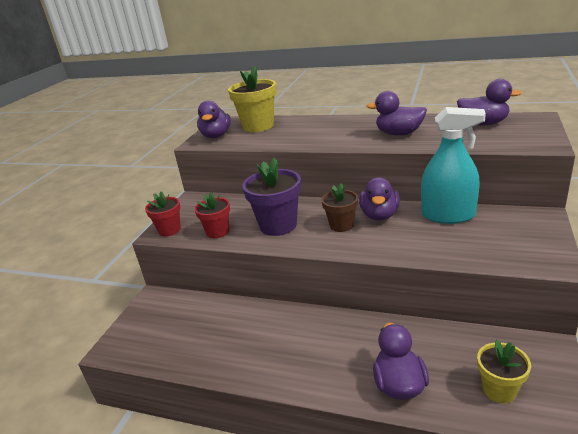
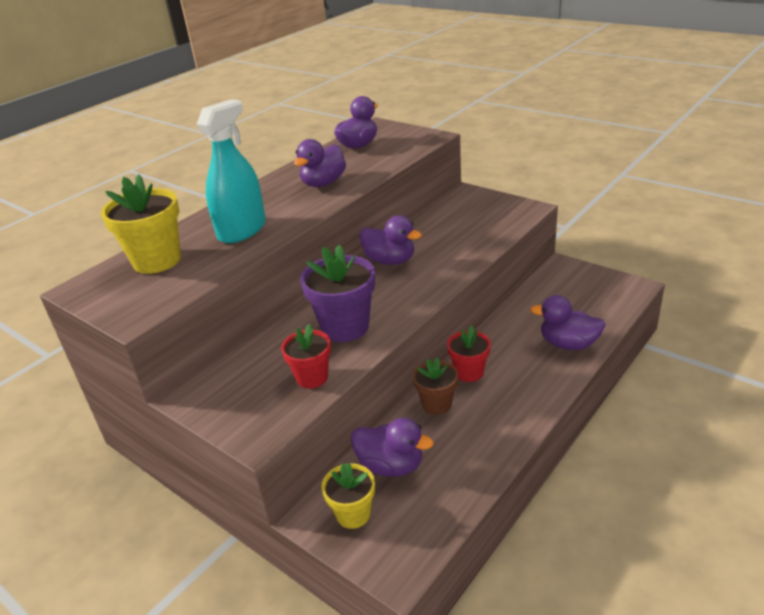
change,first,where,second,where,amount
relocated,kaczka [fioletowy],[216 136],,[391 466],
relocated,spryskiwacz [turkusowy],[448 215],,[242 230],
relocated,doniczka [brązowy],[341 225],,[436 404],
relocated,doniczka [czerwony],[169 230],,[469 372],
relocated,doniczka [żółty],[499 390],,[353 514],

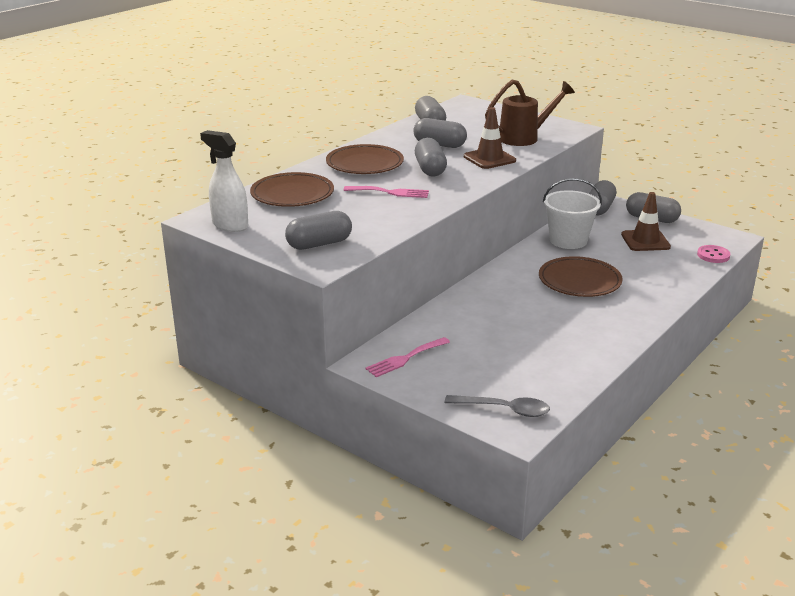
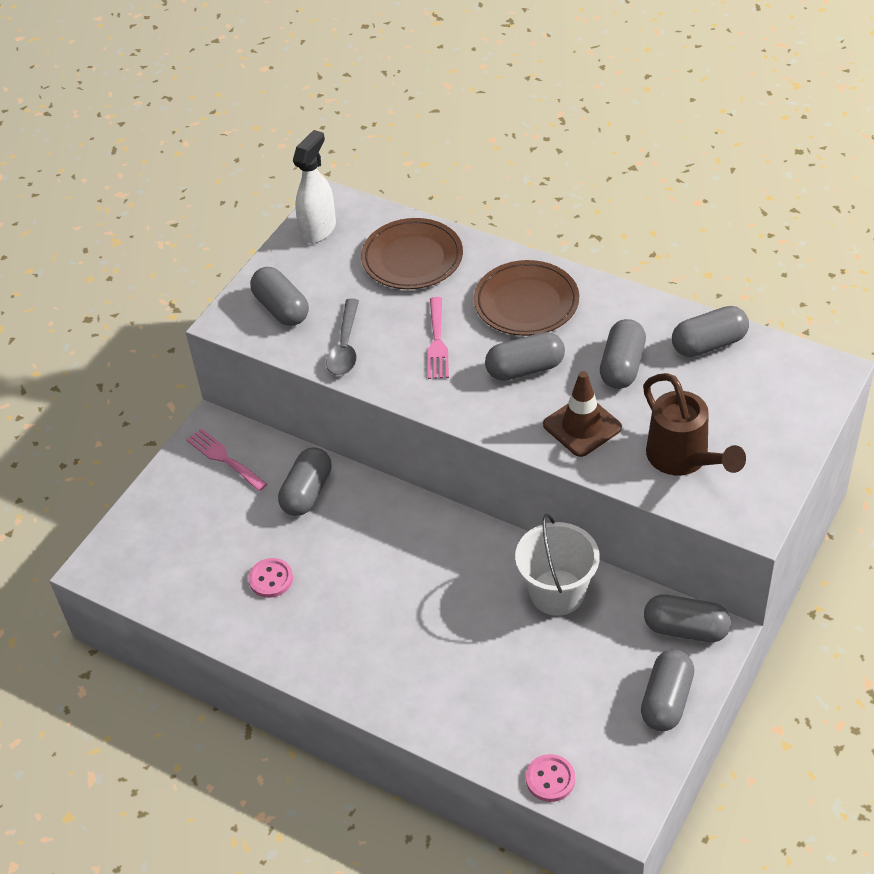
change,first,where,second,where,amount
missing,pachołek [brązowy],[645 241],,,
missing,talerz [brązowy],[579 281],,,
relocated,łyżka [szary],[504 409],,[345 346],
appeared,,,kapsułka [szary],[307 492],
appeared,,,guzik [różowy],[271 579],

**What to produce**
Word for word, reproduce all of the data, but keep out the pictures.

**Expected answer**
change,first,where,second,where,amount
relocated,kaczka [fioletowy],[216 136],,[391 466],
relocated,spryskiwacz [turkusowy],[448 215],,[242 230],
relocated,doniczka [brązowy],[341 225],,[436 404],
relocated,doniczka [czerwony],[169 230],,[469 372],
relocated,doniczka [żółty],[499 390],,[353 514],

change,first,where,second,where,amount
missing,pachołek [brązowy],[645 241],,,
missing,talerz [brązowy],[579 281],,,
relocated,łyżka [szary],[504 409],,[345 346],
appeared,,,kapsułka [szary],[307 492],
appeared,,,guzik [różowy],[271 579],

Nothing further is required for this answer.